▸ Work order:
Find the line with "Now Playing: [1277,1145,1681,1485]". Transcribe it and each later line of the data exactly, up to and including the last.

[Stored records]
◇ ◇ ◇ ◇ ◇
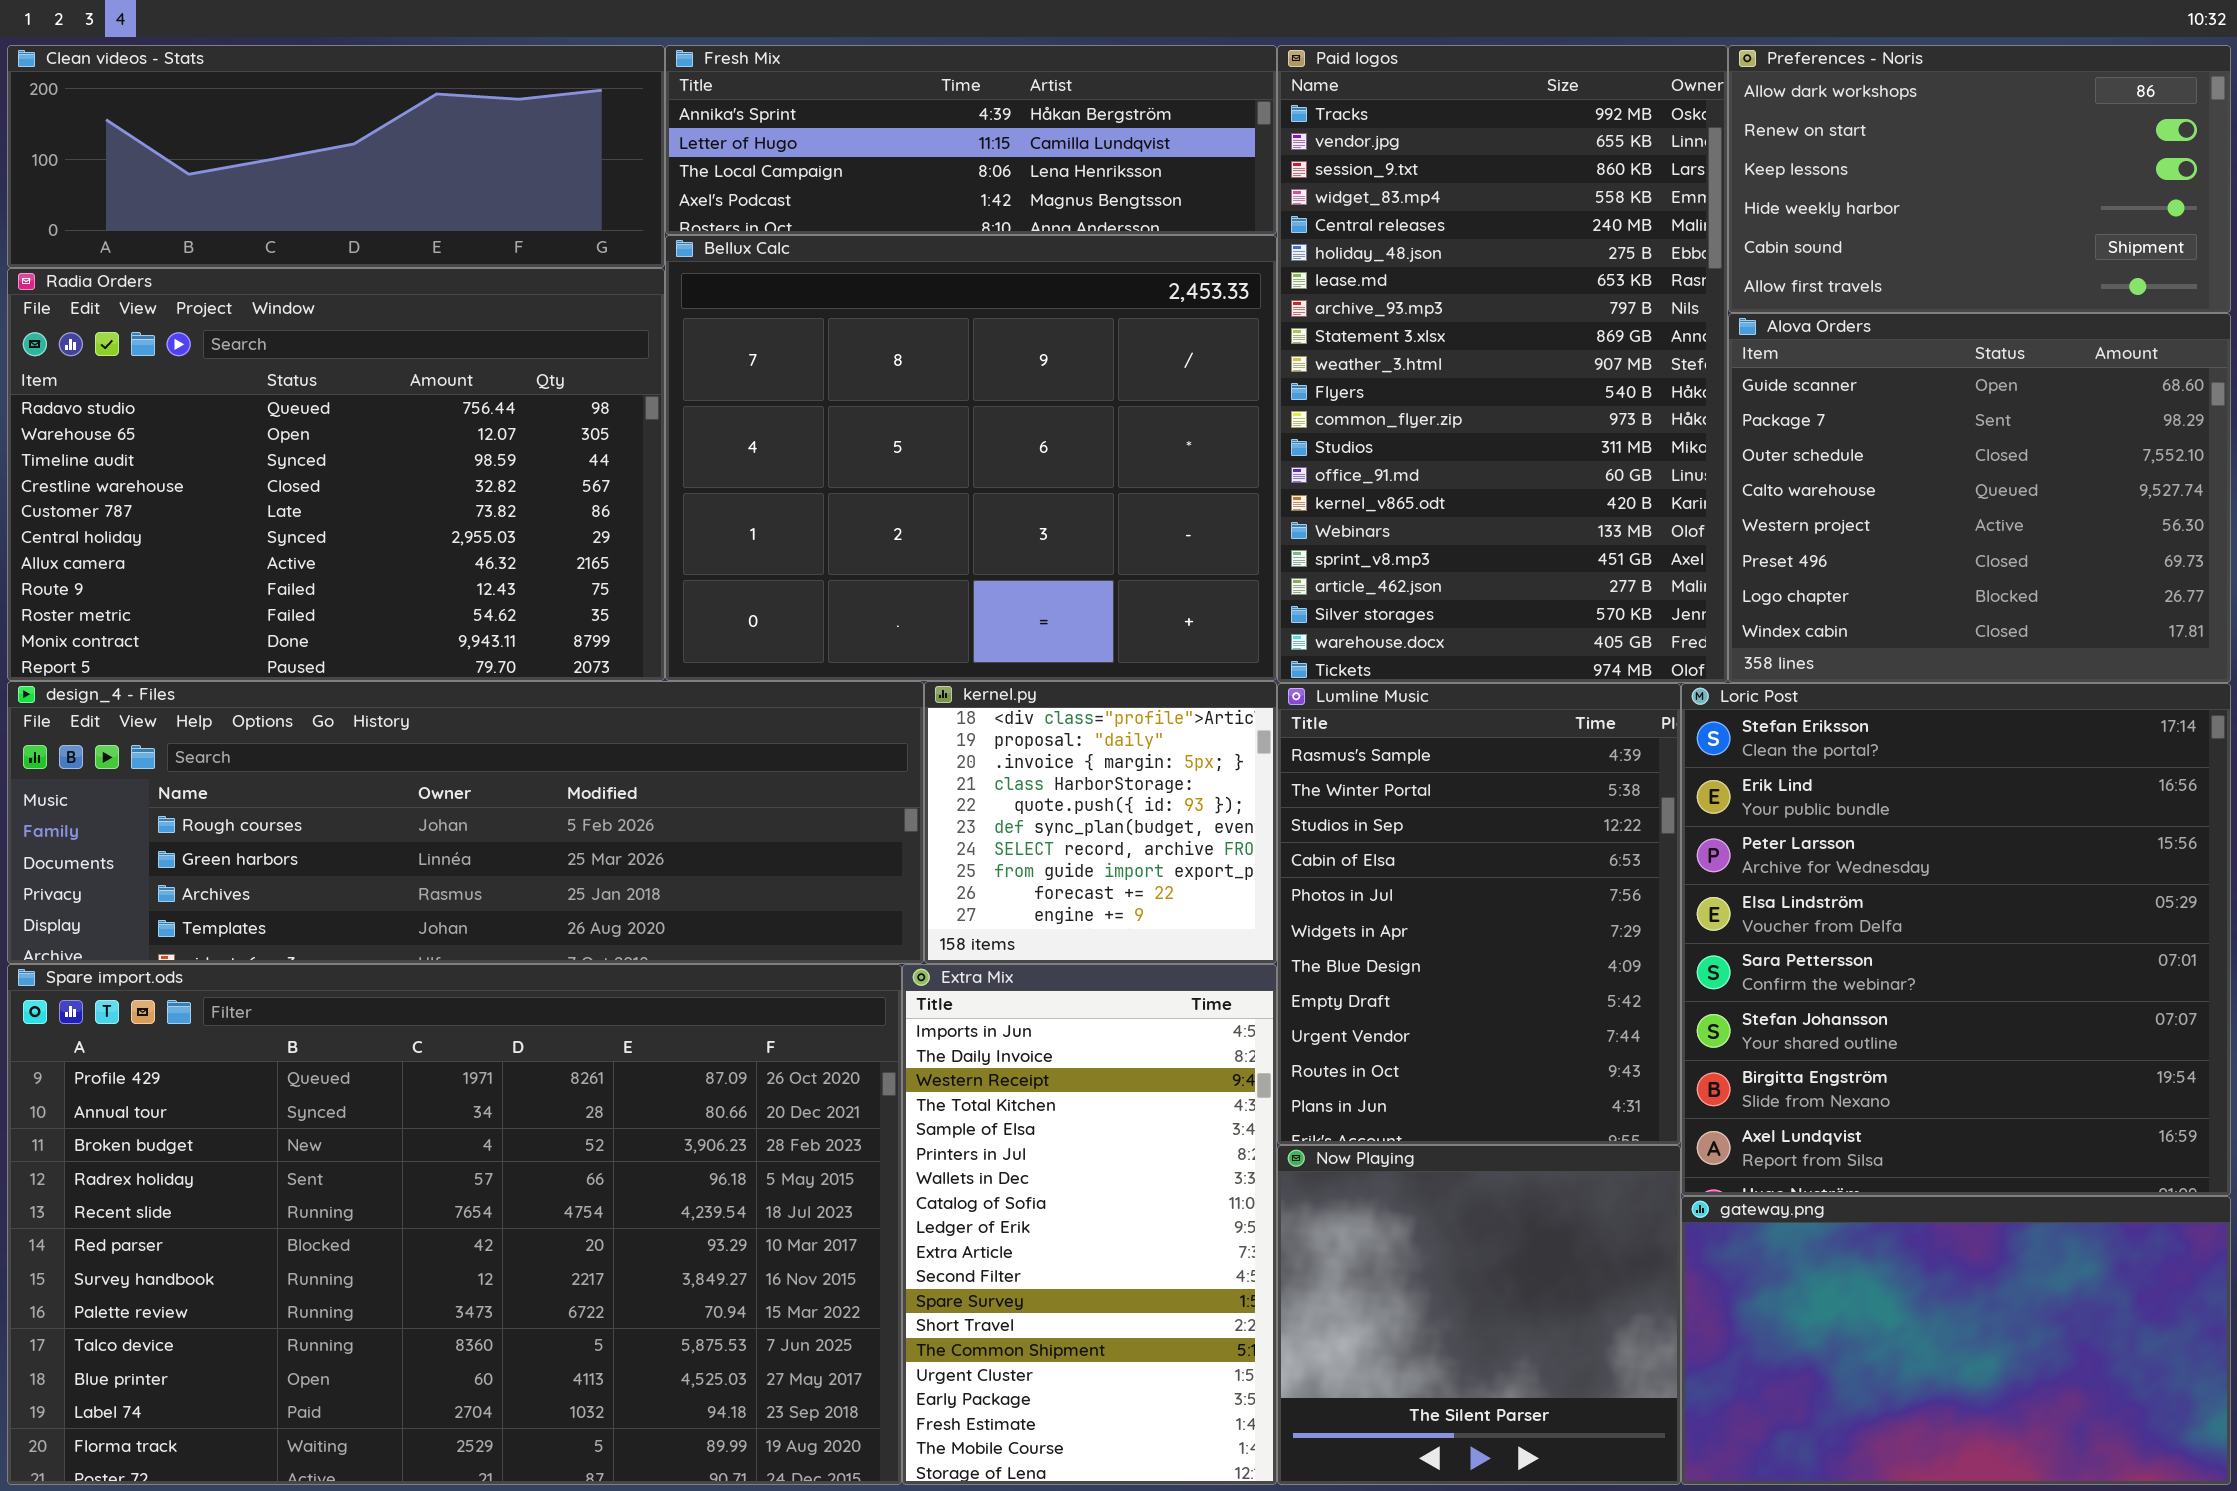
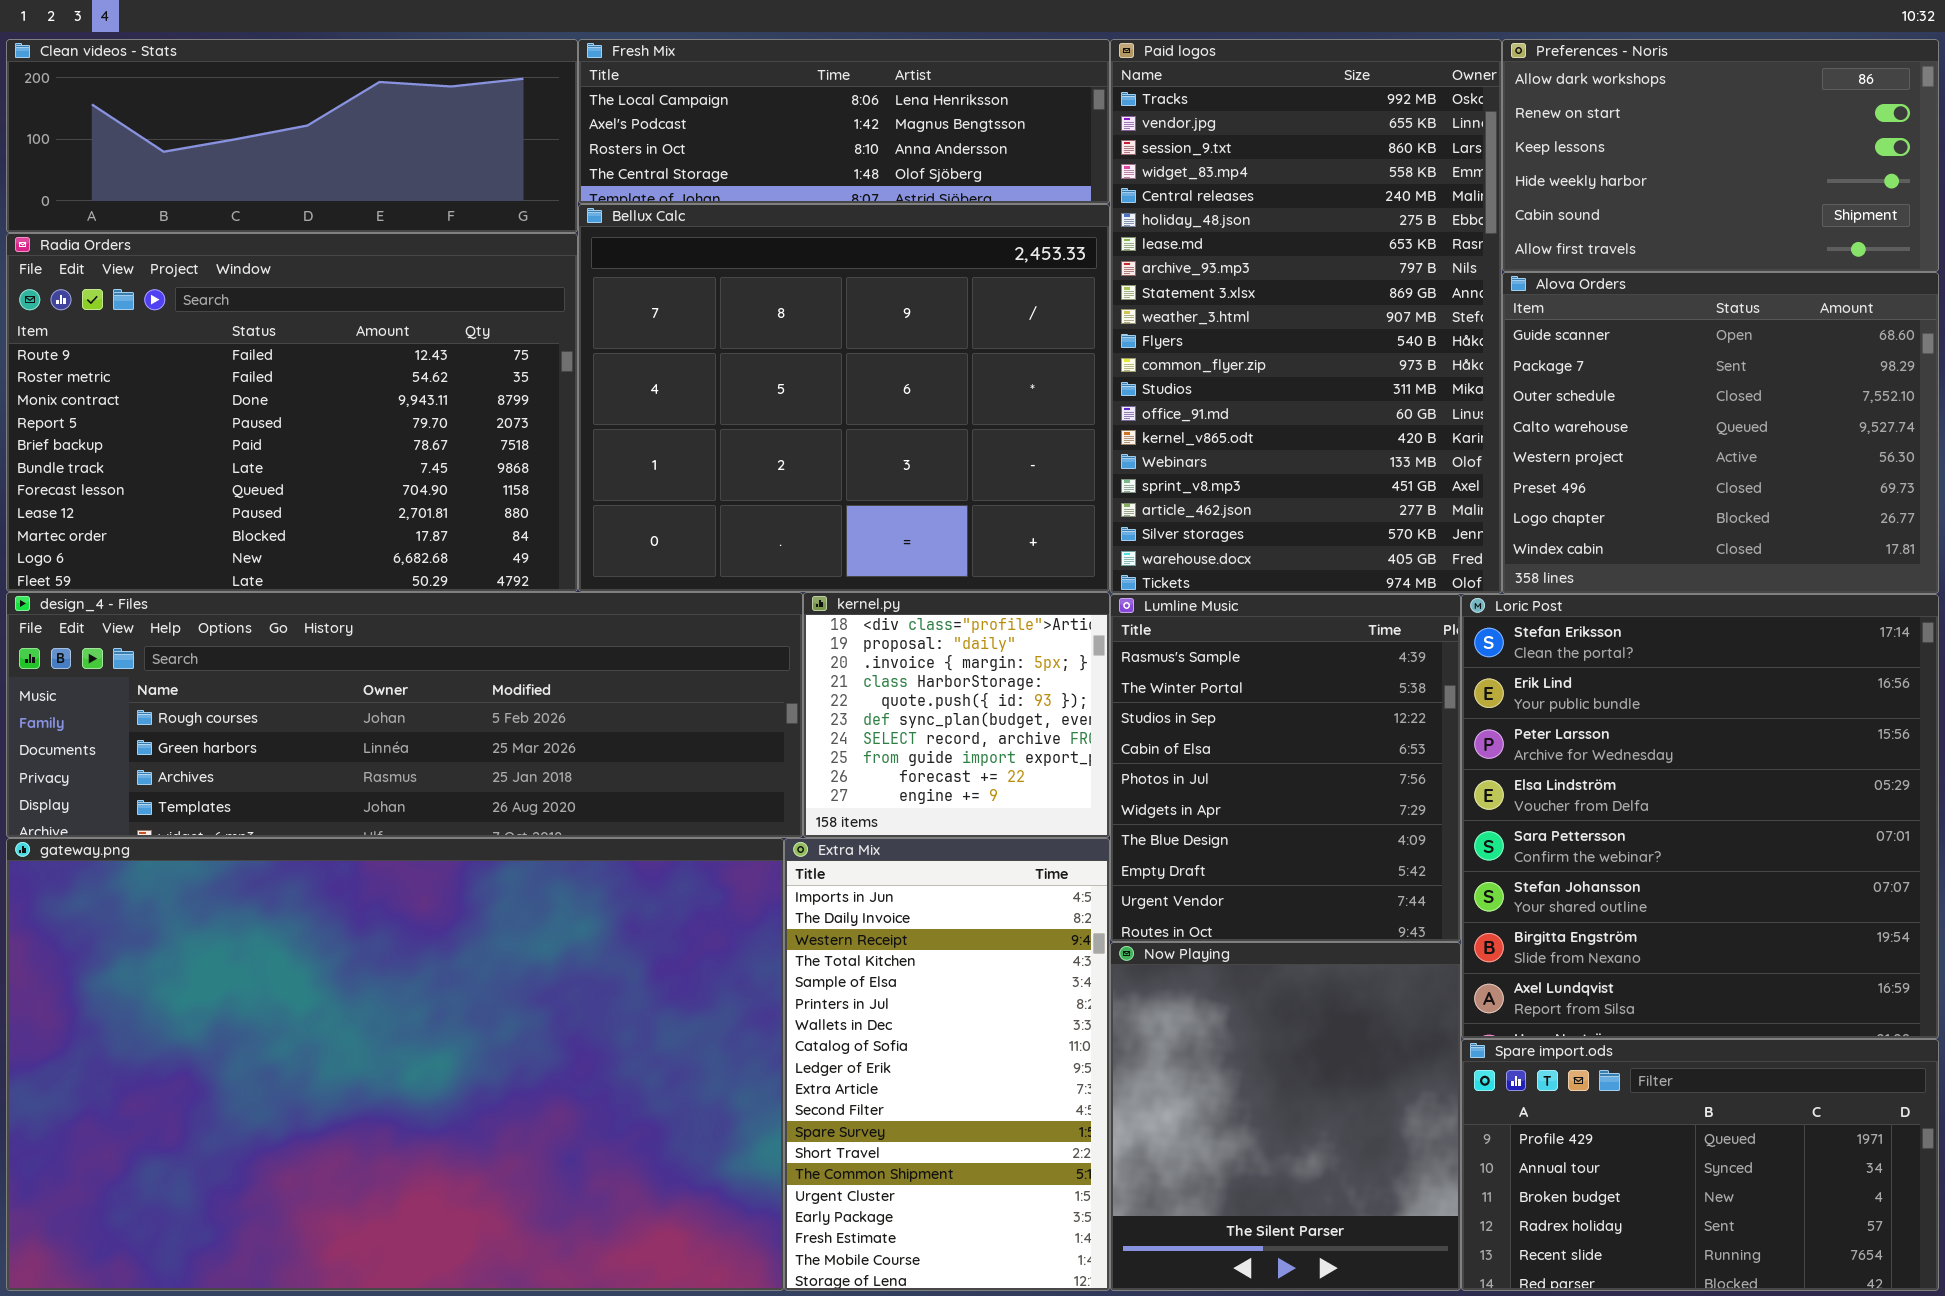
Fresh Mix: [665,45,1277,235] -> [578,39,1110,204], scrolled down 2 rows
Radia Orders: [7,268,665,681] -> [6,233,578,592], scrolled down 7 rows
Lumline Music: [1277,683,1681,1145] -> [1110,594,1461,942], resized
Spare import.ods: [7,964,902,1485] -> [1461,1039,1939,1291], moved, resized
Now Playing: [1277,1145,1681,1485] -> [1110,942,1461,1291], resized
gateway.png: [1681,1196,2231,1485] -> [6,838,784,1291], moved, resized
◇ ◇ ◇ ◇ ◇
▸ Completed exercise:
Now Playing: [1277,1145,1681,1485] -> [1110,942,1461,1291], resized
gateway.png: [1681,1196,2231,1485] -> [6,838,784,1291], moved, resized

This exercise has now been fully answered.